-- EXTRACTED MATERIAL follows --

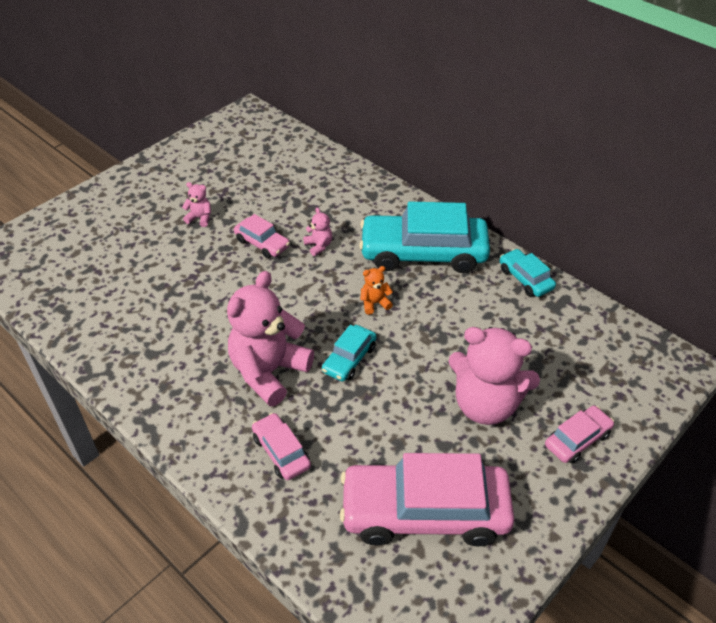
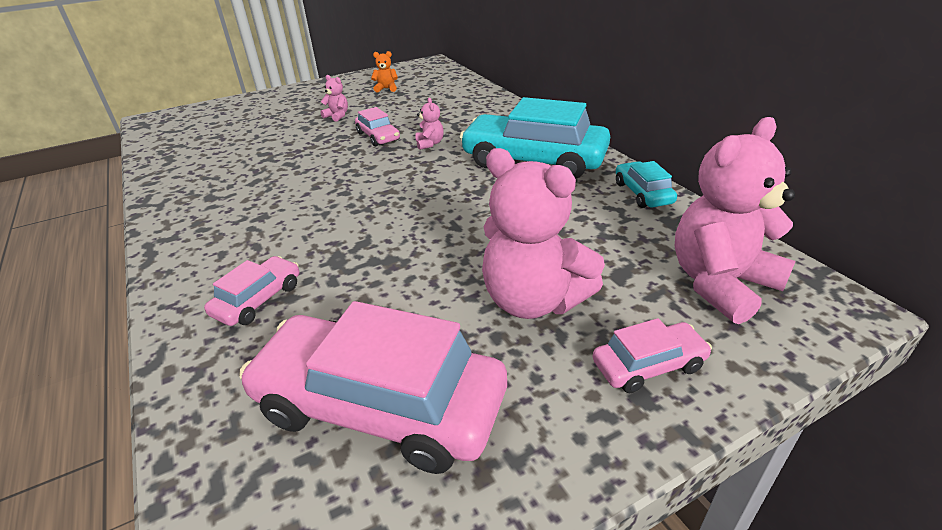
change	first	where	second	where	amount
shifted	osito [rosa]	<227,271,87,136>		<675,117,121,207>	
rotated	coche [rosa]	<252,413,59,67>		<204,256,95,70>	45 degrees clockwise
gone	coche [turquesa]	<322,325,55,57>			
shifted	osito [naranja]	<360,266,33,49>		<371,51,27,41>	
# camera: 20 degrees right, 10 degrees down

-- EXTRACTED MATERIAL concluded --

> [YOUR ASSIGNMENT] Every record above, copied exactly and without a single picture, makes up the answer.

> [RESPONSE]
change	first	where	second	where	amount
shifted	osito [rosa]	<227,271,87,136>		<675,117,121,207>	
rotated	coche [rosa]	<252,413,59,67>		<204,256,95,70>	45 degrees clockwise
gone	coche [turquesa]	<322,325,55,57>			
shifted	osito [naranja]	<360,266,33,49>		<371,51,27,41>	
# camera: 20 degrees right, 10 degrees down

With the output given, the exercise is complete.